Object matching data

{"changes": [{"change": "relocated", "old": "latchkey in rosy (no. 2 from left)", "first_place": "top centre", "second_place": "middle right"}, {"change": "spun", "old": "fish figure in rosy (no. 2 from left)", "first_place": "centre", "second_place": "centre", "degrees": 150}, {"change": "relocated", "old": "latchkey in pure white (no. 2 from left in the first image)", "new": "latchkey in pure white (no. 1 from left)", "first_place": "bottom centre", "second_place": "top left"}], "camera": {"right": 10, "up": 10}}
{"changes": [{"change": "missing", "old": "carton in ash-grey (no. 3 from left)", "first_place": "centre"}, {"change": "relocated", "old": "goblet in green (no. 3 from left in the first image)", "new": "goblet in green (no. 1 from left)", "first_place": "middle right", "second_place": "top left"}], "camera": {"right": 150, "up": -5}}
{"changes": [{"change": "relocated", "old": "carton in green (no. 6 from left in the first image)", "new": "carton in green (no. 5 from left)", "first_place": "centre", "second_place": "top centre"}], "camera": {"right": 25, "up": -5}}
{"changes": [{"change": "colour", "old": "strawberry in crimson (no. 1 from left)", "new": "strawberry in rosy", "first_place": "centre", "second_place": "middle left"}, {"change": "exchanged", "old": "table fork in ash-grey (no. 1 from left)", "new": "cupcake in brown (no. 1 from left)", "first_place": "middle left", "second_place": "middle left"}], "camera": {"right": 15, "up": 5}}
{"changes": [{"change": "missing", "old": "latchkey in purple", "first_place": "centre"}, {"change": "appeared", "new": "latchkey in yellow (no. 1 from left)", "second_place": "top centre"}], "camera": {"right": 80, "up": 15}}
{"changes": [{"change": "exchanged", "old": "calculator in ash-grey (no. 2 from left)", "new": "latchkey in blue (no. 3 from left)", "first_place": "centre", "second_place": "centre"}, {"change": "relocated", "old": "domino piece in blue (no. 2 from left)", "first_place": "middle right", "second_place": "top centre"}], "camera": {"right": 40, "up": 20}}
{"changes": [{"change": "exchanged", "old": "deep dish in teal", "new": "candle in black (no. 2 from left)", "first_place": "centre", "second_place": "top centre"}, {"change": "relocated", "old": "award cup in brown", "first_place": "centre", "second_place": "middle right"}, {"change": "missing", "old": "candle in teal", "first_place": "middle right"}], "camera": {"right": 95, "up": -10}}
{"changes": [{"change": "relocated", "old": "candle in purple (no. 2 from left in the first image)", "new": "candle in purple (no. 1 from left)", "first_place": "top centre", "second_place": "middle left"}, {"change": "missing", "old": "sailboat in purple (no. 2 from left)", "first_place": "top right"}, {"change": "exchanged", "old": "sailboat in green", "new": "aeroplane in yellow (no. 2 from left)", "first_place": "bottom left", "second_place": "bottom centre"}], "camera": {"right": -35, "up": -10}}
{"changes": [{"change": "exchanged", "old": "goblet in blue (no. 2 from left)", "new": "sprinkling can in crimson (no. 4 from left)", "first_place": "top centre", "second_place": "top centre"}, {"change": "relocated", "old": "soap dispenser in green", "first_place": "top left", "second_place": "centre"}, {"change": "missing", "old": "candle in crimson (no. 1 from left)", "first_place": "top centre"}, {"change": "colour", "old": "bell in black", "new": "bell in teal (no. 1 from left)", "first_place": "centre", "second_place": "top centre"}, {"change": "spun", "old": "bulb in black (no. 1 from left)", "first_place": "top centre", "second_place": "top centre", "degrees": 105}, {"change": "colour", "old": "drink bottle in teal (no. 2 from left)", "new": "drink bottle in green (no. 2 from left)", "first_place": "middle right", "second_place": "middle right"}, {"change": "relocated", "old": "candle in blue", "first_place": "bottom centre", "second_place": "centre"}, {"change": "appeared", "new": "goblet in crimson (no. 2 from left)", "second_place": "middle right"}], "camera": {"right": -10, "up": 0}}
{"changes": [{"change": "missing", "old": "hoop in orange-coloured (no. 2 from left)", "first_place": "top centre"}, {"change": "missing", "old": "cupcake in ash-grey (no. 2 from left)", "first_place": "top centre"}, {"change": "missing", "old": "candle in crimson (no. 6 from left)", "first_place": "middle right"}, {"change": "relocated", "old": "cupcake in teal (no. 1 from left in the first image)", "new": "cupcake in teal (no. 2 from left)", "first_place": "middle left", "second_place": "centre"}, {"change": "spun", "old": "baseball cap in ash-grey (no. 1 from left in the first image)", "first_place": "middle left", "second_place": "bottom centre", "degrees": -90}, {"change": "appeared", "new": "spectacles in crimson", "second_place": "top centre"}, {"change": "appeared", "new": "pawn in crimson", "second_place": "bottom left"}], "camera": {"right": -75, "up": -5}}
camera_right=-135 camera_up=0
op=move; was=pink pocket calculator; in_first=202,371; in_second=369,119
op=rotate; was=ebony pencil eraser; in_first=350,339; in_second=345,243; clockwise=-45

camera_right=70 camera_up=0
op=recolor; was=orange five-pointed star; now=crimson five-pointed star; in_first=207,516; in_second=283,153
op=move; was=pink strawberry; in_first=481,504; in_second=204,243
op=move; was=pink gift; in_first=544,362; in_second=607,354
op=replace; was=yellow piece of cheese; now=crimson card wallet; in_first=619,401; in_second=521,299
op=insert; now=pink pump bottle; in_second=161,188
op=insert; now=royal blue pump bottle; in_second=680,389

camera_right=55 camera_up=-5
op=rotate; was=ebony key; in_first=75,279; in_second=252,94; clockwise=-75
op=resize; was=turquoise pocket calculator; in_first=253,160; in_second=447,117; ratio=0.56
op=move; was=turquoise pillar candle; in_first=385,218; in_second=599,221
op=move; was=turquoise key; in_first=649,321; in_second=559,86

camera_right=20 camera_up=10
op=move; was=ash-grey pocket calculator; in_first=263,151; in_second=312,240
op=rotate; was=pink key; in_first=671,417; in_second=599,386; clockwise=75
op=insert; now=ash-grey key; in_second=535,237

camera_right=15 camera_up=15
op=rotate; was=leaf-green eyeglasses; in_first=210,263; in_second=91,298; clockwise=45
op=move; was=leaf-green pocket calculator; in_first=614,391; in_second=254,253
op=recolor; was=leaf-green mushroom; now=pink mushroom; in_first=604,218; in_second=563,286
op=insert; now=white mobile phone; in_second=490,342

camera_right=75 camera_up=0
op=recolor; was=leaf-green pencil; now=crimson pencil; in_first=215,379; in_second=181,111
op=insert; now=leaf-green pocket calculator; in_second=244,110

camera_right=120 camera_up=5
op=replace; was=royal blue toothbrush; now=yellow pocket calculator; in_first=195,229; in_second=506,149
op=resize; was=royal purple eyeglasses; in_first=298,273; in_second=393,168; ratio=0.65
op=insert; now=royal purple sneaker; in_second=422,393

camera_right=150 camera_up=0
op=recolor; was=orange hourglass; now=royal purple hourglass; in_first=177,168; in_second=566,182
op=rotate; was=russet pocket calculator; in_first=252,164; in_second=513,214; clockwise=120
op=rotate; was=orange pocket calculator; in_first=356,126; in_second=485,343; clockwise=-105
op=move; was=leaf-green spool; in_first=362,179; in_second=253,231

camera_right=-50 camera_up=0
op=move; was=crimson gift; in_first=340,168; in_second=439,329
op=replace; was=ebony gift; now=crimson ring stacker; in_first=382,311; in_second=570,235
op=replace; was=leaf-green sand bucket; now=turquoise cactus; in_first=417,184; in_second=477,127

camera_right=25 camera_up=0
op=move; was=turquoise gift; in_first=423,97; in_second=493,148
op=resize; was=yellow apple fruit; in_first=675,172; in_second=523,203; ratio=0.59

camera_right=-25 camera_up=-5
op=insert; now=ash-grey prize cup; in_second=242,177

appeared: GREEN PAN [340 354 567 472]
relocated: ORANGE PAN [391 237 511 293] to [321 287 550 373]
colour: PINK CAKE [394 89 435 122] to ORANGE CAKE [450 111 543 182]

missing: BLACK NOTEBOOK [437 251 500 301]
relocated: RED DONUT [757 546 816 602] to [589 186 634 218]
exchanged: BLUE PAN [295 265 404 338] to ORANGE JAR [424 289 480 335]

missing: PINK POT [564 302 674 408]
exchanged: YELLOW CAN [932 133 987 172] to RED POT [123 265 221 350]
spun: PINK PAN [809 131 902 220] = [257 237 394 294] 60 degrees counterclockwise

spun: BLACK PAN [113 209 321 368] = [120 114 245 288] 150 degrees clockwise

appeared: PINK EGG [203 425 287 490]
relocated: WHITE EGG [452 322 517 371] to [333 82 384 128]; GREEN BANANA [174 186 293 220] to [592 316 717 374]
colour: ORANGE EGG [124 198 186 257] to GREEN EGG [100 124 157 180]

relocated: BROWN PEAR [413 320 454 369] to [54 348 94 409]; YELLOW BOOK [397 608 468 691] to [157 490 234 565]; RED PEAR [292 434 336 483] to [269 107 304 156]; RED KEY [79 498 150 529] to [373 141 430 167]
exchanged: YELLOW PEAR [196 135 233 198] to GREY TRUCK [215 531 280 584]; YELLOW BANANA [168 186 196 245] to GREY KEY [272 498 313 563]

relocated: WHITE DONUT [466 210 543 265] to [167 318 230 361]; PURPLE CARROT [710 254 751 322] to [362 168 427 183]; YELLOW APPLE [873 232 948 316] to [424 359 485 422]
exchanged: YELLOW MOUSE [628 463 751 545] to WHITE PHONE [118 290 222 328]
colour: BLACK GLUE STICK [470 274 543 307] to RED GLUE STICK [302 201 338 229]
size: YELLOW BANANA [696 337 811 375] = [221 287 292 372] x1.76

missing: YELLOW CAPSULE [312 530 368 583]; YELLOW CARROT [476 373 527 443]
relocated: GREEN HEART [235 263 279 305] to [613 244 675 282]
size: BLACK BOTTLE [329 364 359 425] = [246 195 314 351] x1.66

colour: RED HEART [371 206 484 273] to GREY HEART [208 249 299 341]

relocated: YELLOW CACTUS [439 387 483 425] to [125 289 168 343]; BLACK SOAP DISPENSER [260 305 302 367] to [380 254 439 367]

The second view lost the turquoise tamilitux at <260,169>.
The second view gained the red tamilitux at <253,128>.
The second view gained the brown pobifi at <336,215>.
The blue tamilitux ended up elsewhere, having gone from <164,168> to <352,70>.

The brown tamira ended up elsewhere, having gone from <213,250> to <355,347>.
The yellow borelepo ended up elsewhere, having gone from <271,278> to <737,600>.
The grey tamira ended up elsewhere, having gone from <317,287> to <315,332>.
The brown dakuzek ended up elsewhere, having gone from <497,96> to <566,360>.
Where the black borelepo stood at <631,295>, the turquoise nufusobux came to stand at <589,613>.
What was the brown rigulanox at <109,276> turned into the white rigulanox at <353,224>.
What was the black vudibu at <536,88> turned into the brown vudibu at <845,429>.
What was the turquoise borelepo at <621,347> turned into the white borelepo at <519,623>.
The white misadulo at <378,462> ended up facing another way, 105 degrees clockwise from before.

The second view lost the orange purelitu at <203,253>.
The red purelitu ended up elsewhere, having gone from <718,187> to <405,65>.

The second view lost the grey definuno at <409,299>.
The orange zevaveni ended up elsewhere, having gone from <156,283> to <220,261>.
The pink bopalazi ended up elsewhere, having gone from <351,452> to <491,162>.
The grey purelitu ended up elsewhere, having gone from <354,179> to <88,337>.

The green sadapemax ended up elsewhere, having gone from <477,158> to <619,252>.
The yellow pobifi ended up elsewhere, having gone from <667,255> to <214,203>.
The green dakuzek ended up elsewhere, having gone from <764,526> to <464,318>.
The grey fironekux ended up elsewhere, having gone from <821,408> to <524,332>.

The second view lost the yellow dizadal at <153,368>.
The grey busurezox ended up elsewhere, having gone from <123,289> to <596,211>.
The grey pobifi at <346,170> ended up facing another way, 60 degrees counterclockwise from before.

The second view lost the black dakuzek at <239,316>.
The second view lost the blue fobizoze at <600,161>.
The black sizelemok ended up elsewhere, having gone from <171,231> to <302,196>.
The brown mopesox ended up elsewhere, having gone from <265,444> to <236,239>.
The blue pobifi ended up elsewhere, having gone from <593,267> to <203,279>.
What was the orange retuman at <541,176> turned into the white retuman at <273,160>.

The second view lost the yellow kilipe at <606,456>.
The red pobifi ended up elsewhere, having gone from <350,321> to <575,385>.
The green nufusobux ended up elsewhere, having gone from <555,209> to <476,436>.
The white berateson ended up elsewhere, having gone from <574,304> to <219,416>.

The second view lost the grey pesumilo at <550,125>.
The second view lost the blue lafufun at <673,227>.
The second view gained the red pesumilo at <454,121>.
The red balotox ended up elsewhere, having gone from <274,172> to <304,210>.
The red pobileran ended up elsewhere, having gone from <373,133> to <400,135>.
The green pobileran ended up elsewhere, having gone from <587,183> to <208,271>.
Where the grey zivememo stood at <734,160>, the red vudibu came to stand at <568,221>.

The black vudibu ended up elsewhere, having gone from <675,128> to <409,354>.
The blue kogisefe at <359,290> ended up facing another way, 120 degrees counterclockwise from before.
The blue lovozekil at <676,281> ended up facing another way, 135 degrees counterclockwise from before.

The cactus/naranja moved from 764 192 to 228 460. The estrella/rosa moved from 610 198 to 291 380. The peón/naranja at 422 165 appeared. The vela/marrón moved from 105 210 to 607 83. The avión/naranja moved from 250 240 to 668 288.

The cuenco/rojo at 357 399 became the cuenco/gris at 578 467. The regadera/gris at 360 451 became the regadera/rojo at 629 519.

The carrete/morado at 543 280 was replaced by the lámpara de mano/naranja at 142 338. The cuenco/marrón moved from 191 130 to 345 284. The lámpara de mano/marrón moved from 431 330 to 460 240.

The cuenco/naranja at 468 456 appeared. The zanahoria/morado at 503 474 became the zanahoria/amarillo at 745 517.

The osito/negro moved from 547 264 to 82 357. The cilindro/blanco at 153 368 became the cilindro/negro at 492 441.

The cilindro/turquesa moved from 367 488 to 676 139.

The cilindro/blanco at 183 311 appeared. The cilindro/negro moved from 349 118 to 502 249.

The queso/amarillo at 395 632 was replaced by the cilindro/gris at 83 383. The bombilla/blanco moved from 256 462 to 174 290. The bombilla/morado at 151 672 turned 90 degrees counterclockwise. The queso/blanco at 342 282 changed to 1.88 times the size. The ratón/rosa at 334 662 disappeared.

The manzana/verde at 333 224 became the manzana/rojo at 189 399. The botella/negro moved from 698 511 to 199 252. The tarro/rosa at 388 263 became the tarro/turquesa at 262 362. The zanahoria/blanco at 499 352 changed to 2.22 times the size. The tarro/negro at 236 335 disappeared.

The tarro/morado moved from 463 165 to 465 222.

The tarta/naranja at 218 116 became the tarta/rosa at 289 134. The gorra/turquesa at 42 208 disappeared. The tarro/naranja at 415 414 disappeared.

YOUR TASK – In the data above, retype exactly and only the lines between the one holding "colour: PINK CAKE" and the one holding "The second view lost the turquoise", inclusive.

RESPONSE BOX –
colour: PINK CAKE [394 89 435 122] to ORANGE CAKE [450 111 543 182]

missing: BLACK NOTEBOOK [437 251 500 301]
relocated: RED DONUT [757 546 816 602] to [589 186 634 218]
exchanged: BLUE PAN [295 265 404 338] to ORANGE JAR [424 289 480 335]

missing: PINK POT [564 302 674 408]
exchanged: YELLOW CAN [932 133 987 172] to RED POT [123 265 221 350]
spun: PINK PAN [809 131 902 220] = [257 237 394 294] 60 degrees counterclockwise

spun: BLACK PAN [113 209 321 368] = [120 114 245 288] 150 degrees clockwise

appeared: PINK EGG [203 425 287 490]
relocated: WHITE EGG [452 322 517 371] to [333 82 384 128]; GREEN BANANA [174 186 293 220] to [592 316 717 374]
colour: ORANGE EGG [124 198 186 257] to GREEN EGG [100 124 157 180]

relocated: BROWN PEAR [413 320 454 369] to [54 348 94 409]; YELLOW BOOK [397 608 468 691] to [157 490 234 565]; RED PEAR [292 434 336 483] to [269 107 304 156]; RED KEY [79 498 150 529] to [373 141 430 167]
exchanged: YELLOW PEAR [196 135 233 198] to GREY TRUCK [215 531 280 584]; YELLOW BANANA [168 186 196 245] to GREY KEY [272 498 313 563]

relocated: WHITE DONUT [466 210 543 265] to [167 318 230 361]; PURPLE CARROT [710 254 751 322] to [362 168 427 183]; YELLOW APPLE [873 232 948 316] to [424 359 485 422]
exchanged: YELLOW MOUSE [628 463 751 545] to WHITE PHONE [118 290 222 328]
colour: BLACK GLUE STICK [470 274 543 307] to RED GLUE STICK [302 201 338 229]
size: YELLOW BANANA [696 337 811 375] = [221 287 292 372] x1.76

missing: YELLOW CAPSULE [312 530 368 583]; YELLOW CARROT [476 373 527 443]
relocated: GREEN HEART [235 263 279 305] to [613 244 675 282]
size: BLACK BOTTLE [329 364 359 425] = [246 195 314 351] x1.66

colour: RED HEART [371 206 484 273] to GREY HEART [208 249 299 341]

relocated: YELLOW CACTUS [439 387 483 425] to [125 289 168 343]; BLACK SOAP DISPENSER [260 305 302 367] to [380 254 439 367]

The second view lost the turquoise tamilitux at <260,169>.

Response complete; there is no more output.